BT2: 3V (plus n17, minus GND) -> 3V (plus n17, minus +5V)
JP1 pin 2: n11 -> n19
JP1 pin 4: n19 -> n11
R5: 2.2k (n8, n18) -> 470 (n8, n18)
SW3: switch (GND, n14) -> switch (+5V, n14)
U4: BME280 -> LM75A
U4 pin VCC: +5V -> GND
.....
What is required »
Reproduce the entries above in full, exactly as they read.

Output of the exercise »
BT2: 3V (plus n17, minus GND) -> 3V (plus n17, minus +5V)
JP1 pin 2: n11 -> n19
JP1 pin 4: n19 -> n11
R5: 2.2k (n8, n18) -> 470 (n8, n18)
SW3: switch (GND, n14) -> switch (+5V, n14)
U4: BME280 -> LM75A
U4 pin VCC: +5V -> GND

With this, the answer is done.